#### Exercise prompt:
Set down all of the records below exactly, please, omitting the images.
########
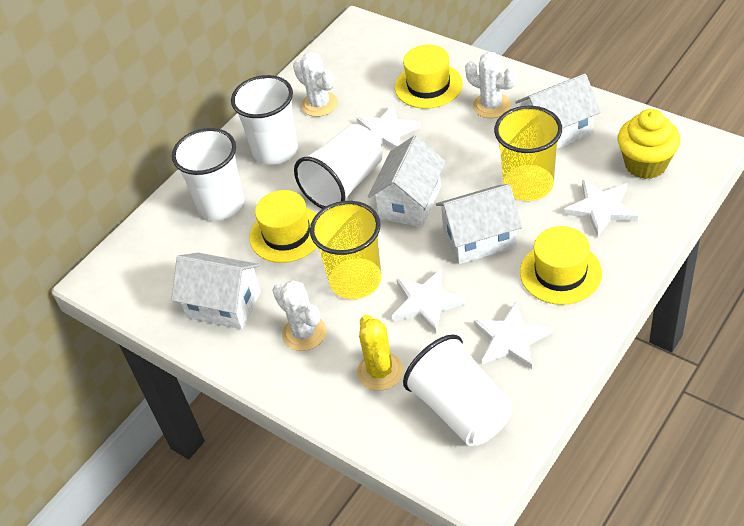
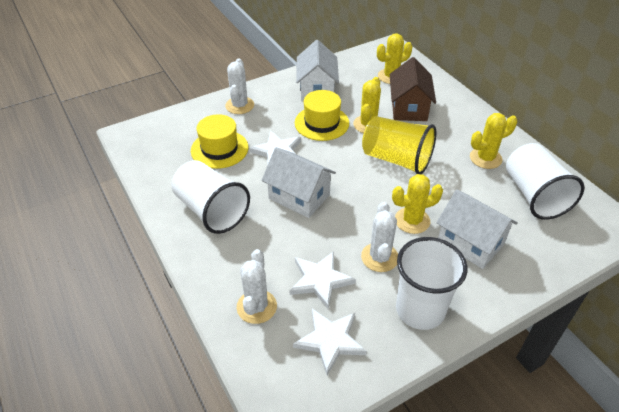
brown house: 0 -> 1
white cup: 4 -> 3
white house: 4 -> 3
white star: 4 -> 3
yellow cactus: 1 -> 4
yellow cup: 2 -> 1
yellow cupcake: 1 -> 0
yellow hat: 3 -> 2

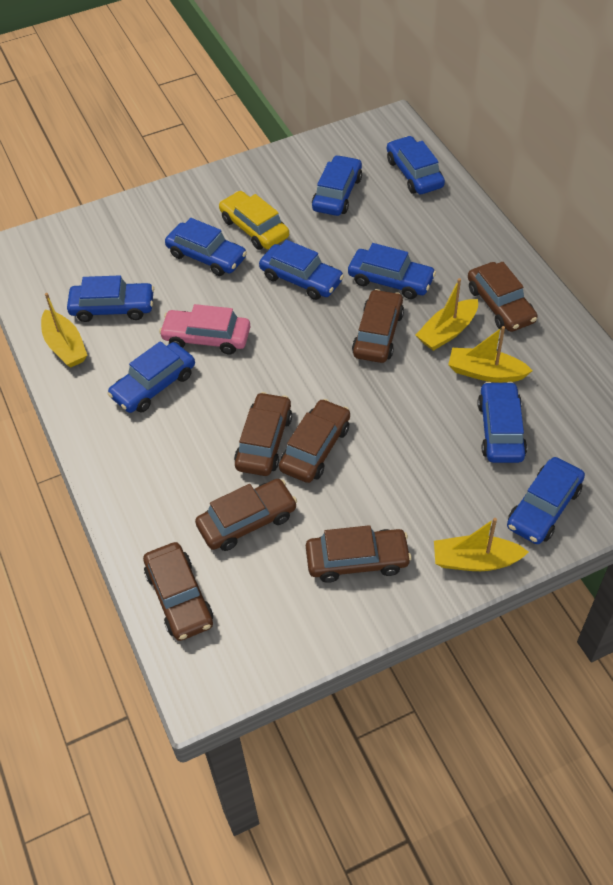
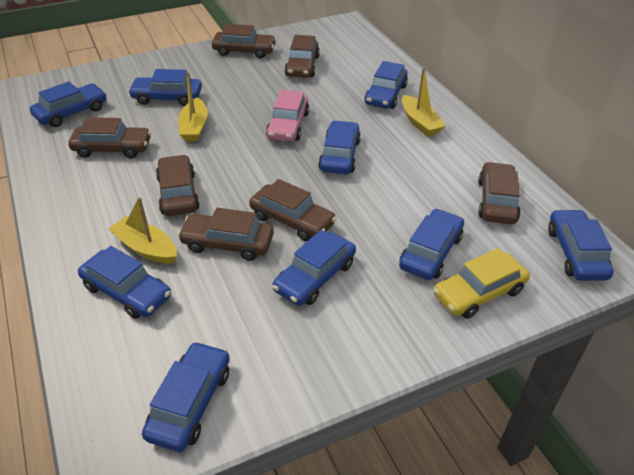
yellow boat: 4 -> 3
########
#### Task solution:
brown house: 0 -> 1
white cup: 4 -> 3
white house: 4 -> 3
white star: 4 -> 3
yellow cactus: 1 -> 4
yellow cup: 2 -> 1
yellow cupcake: 1 -> 0
yellow hat: 3 -> 2

yellow boat: 4 -> 3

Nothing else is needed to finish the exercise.